* START AVAILABLE DATA *

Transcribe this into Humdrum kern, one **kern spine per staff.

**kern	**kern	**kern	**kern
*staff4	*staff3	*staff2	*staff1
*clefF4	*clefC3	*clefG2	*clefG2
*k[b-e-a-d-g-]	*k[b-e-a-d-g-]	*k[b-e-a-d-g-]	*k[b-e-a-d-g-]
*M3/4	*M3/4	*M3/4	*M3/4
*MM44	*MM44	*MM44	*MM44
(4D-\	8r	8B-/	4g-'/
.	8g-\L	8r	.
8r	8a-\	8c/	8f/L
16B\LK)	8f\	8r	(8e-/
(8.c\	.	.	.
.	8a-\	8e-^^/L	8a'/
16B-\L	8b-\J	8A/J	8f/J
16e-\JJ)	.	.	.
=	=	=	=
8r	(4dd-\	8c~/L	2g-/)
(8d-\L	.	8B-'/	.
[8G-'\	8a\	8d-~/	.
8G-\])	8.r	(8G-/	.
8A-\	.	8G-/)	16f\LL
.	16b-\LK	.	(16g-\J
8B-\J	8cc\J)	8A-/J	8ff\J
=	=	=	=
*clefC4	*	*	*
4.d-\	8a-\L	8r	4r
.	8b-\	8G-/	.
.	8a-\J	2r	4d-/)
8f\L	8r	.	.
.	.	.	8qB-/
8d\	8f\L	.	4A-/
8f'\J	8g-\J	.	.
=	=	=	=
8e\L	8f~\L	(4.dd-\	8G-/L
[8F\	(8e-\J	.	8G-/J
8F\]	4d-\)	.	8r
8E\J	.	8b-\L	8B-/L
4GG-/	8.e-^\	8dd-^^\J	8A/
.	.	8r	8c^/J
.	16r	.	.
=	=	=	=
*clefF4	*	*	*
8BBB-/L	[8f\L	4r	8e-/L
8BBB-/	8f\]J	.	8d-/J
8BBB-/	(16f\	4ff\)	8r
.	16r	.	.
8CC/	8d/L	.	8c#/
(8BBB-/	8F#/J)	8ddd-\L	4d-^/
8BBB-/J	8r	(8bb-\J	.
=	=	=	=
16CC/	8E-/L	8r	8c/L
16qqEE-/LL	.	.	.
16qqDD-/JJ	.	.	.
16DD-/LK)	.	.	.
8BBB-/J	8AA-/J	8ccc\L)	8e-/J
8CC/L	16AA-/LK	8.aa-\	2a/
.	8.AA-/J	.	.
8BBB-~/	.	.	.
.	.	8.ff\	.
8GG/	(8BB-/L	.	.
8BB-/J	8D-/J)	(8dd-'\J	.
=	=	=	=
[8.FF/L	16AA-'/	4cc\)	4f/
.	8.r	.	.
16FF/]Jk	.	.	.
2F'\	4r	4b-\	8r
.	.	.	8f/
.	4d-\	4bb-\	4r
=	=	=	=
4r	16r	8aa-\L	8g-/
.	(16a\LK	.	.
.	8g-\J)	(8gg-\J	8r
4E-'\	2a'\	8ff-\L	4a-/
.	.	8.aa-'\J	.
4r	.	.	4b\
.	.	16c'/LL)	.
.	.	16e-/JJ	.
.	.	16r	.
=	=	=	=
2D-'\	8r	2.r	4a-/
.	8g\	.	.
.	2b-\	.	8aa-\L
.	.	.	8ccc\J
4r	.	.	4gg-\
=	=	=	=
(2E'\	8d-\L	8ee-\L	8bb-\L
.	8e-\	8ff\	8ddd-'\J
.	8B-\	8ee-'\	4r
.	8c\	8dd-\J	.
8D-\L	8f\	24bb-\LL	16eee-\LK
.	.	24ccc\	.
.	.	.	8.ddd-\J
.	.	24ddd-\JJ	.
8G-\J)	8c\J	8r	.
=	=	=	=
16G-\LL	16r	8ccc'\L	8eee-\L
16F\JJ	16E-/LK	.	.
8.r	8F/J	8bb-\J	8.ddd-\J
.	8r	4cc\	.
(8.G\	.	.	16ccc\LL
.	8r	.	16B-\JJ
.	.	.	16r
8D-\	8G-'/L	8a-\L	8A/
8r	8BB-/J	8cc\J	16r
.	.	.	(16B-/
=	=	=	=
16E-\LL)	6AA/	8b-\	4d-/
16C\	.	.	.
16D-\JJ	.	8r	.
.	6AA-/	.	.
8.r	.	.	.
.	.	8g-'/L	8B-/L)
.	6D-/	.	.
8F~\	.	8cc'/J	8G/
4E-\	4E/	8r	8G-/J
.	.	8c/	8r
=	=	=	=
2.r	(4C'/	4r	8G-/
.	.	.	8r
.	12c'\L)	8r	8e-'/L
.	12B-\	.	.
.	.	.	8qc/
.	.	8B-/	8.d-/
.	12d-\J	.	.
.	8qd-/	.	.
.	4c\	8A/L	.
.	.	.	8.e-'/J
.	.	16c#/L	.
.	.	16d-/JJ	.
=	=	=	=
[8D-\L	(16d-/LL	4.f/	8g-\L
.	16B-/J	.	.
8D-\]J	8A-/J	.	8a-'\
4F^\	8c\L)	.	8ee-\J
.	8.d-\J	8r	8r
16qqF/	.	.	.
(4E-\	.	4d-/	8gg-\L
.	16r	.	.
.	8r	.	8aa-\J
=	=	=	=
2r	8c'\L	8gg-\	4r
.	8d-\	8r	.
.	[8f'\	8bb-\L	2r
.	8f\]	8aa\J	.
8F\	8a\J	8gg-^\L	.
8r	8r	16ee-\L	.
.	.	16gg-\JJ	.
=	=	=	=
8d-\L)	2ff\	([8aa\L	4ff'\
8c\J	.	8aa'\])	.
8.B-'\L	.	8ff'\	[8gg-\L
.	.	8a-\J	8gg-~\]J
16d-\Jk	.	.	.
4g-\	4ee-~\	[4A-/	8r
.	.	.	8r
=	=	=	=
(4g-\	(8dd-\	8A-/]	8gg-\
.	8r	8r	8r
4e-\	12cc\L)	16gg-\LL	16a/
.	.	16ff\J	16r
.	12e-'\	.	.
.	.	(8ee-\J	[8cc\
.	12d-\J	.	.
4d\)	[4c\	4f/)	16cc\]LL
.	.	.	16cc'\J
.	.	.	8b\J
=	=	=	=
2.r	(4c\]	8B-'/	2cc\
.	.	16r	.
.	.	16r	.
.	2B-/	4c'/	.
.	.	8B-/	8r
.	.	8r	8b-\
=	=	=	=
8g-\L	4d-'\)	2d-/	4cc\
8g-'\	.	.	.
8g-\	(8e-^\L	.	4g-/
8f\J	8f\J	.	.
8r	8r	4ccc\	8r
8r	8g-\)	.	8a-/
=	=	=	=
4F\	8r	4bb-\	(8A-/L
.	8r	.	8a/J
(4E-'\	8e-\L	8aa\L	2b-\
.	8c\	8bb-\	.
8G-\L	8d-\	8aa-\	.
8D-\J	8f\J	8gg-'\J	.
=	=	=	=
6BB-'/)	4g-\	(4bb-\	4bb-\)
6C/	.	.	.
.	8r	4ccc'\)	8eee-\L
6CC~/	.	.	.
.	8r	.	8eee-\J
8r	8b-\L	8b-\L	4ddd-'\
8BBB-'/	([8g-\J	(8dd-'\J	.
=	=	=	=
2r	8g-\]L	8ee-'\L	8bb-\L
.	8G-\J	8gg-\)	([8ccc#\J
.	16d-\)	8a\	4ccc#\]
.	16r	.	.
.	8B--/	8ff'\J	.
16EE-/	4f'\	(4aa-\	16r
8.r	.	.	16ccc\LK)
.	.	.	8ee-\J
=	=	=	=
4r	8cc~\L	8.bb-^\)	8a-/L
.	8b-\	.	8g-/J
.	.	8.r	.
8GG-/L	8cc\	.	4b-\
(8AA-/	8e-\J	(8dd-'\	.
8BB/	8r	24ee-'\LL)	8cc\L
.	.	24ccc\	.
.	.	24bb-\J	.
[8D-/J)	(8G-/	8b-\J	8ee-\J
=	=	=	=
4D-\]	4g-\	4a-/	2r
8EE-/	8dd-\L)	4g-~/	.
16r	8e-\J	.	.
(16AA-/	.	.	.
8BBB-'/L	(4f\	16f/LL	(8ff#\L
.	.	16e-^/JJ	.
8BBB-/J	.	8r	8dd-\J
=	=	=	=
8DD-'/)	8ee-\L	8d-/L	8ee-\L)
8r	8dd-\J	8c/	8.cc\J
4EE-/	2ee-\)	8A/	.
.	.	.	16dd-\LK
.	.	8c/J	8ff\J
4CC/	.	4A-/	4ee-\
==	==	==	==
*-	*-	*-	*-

* END AVAILABLE DATA *

* **GOAL OF THE EXERCISE**:
Please report, copied in full, each line of the listing above that contains the string "kern".

* **EXPECTED ANSWER**:
Transcribe this into Humdrum kern, one **kern spine per staff.
**kern	**kern	**kern	**kern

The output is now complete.